Spatial reasoning data
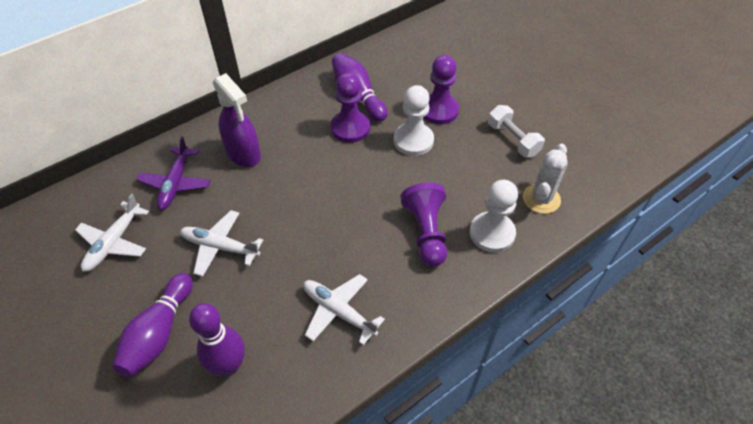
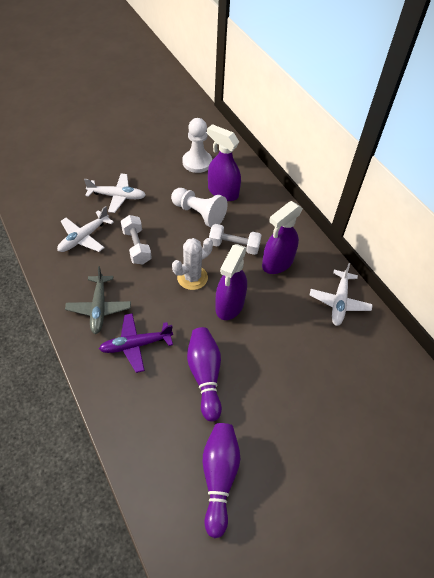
grey plane: 0 -> 1
purple bowling pin: 3 -> 2
purple pawn: 3 -> 0
purple spray bottle: 1 -> 3
white dumbbell: 1 -> 2

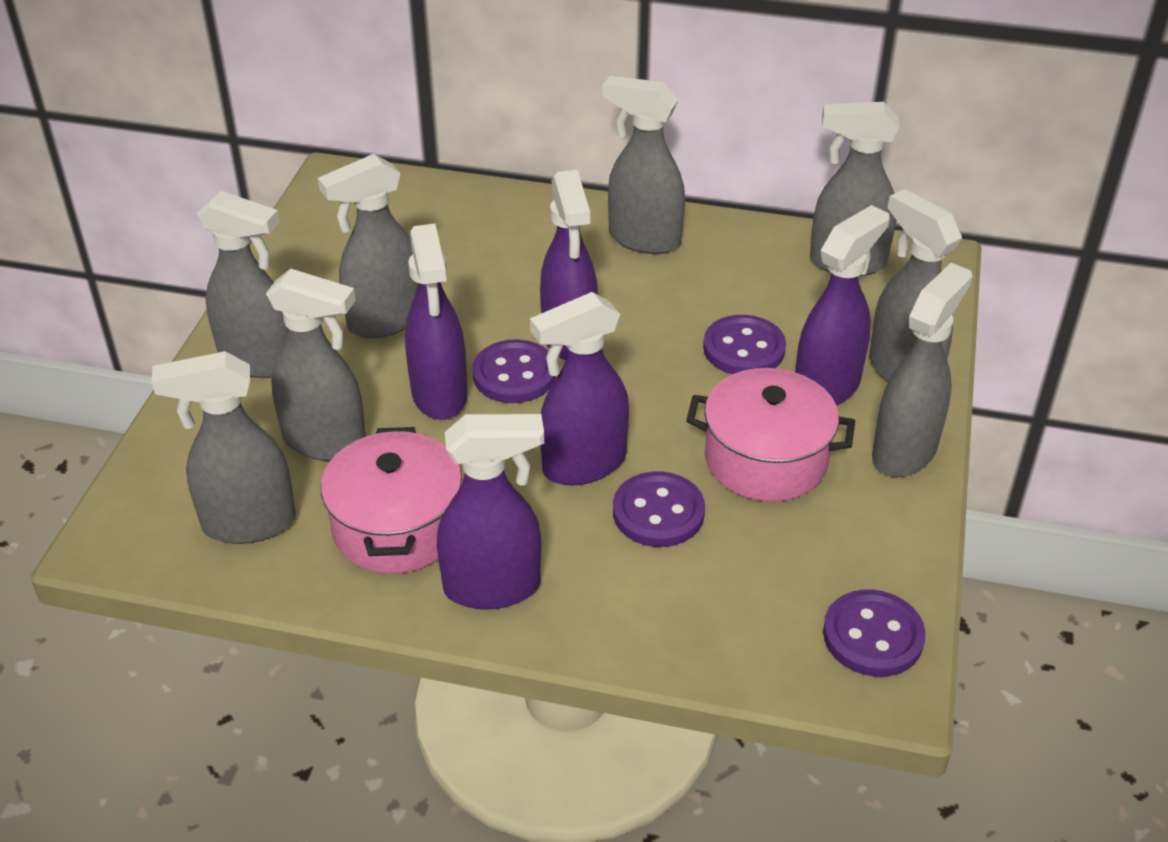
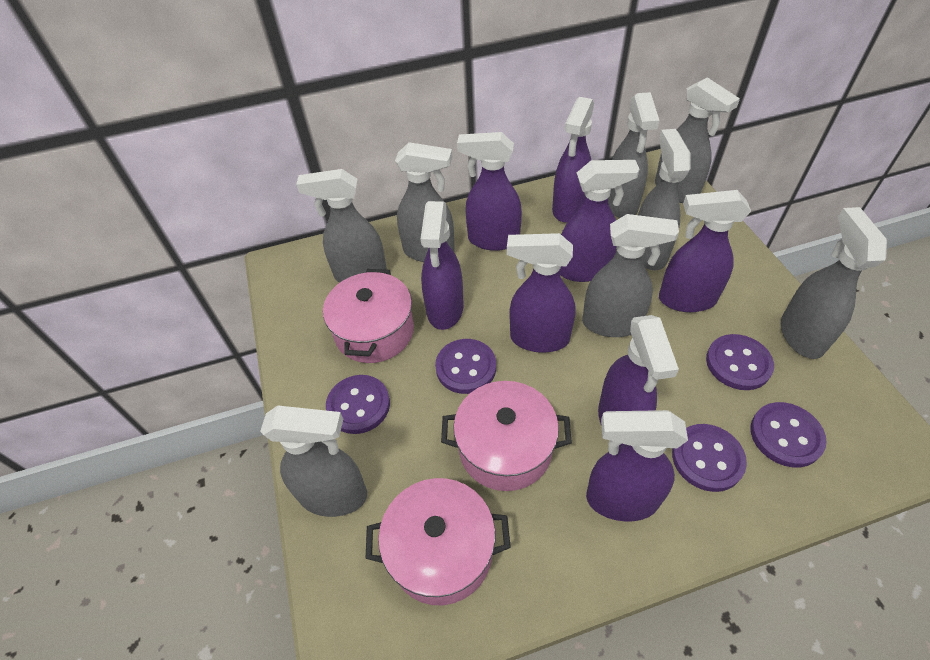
pink pot: 2 -> 3
purple button: 4 -> 5
purple spray bottle: 5 -> 8

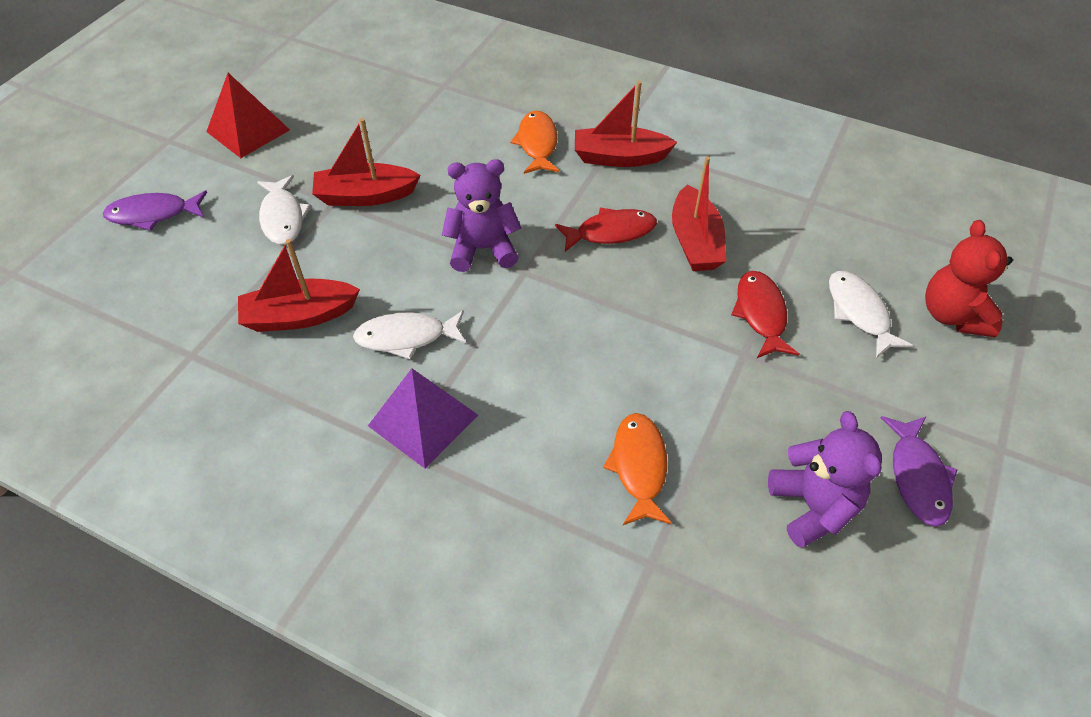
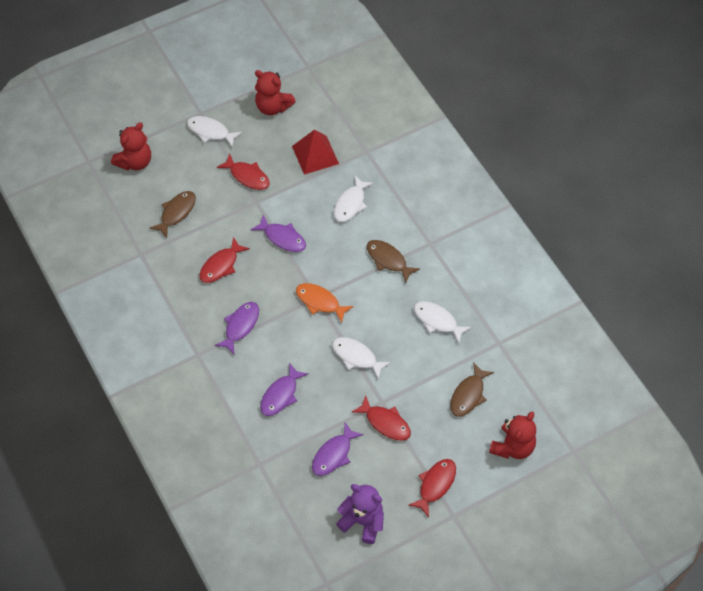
brown fish: 0 -> 3
orange fish: 2 -> 1
purple fish: 2 -> 4
purple pyramid: 1 -> 0
purple teddy bear: 2 -> 1
red boat: 4 -> 0
red fish: 2 -> 4
red teddy bear: 1 -> 3
white fish: 3 -> 4

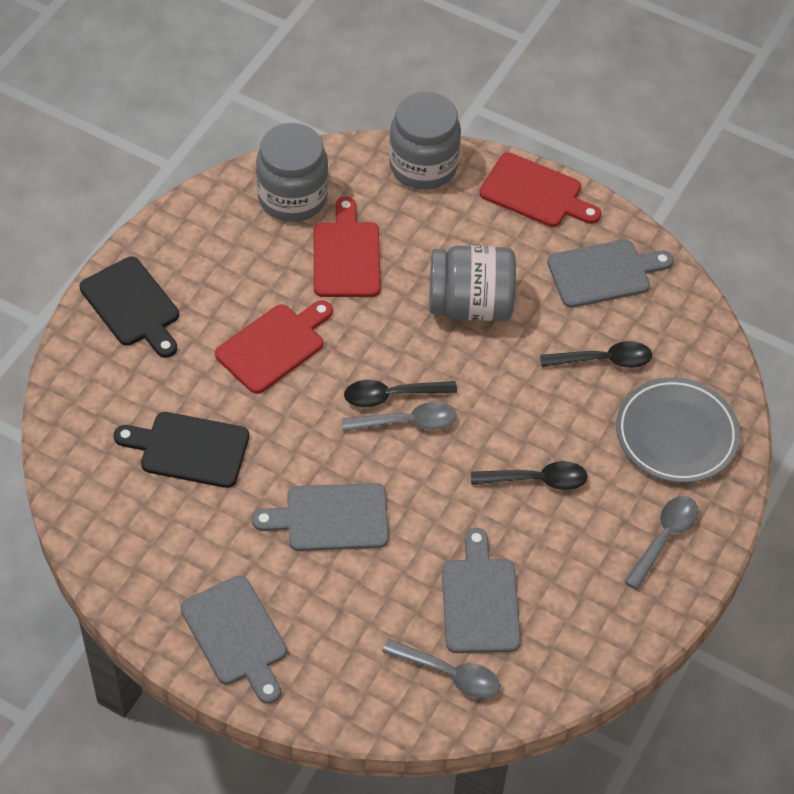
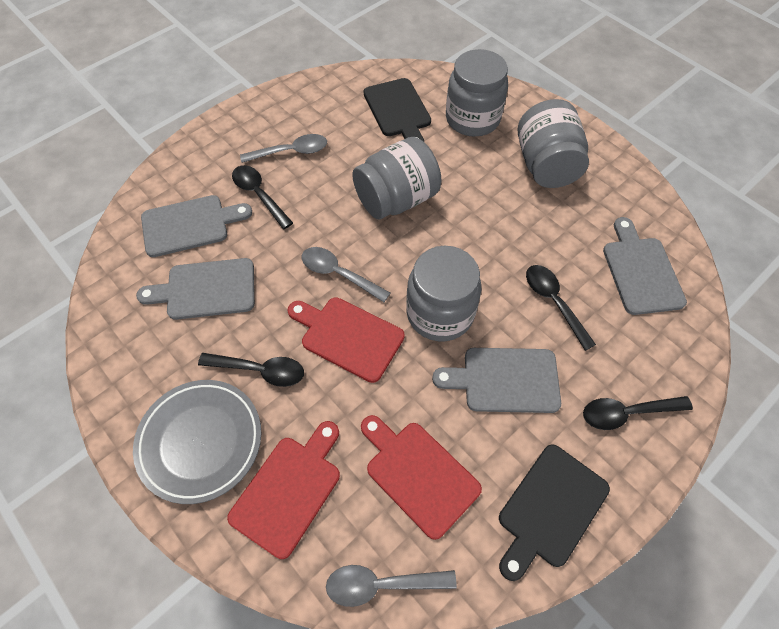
black spoon: 3 -> 4
grey jar: 3 -> 4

**DIRECTIONS FOR THIS TASK**
Exact lines, nothing more: output the one with "red teddy bear: 1 -> 3" and every later line through the end of the data, skipping pictures.

**TASK OUTPUT**
red teddy bear: 1 -> 3
white fish: 3 -> 4

black spoon: 3 -> 4
grey jar: 3 -> 4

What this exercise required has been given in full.